> _DESCRIPTION OF THE TASK_
Repeat the data exactly. Pictures are not part of the copy.

> _DATA BLOCK_
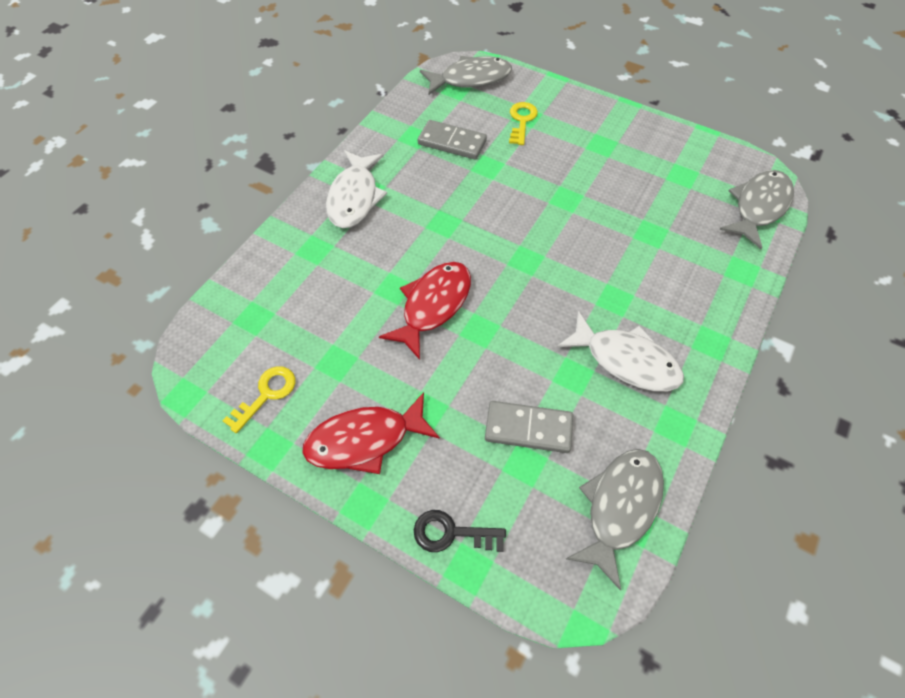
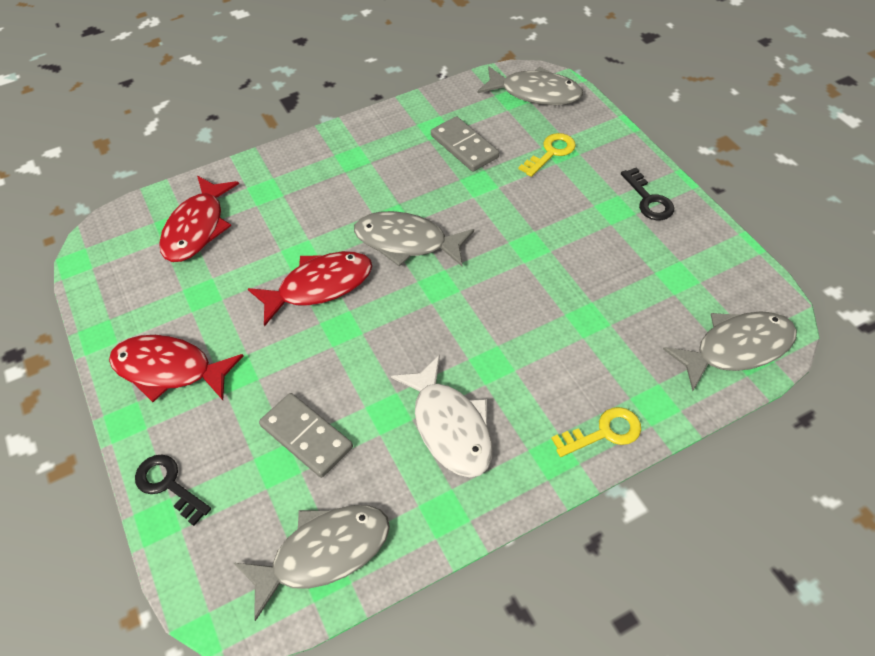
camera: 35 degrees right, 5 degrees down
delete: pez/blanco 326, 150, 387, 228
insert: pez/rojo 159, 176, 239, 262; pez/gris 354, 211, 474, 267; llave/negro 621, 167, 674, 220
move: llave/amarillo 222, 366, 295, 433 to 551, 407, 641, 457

> _ANSWER SPACE_
camera: 35 degrees right, 5 degrees down
delete: pez/blanco 326, 150, 387, 228
insert: pez/rojo 159, 176, 239, 262; pez/gris 354, 211, 474, 267; llave/negro 621, 167, 674, 220
move: llave/amarillo 222, 366, 295, 433 to 551, 407, 641, 457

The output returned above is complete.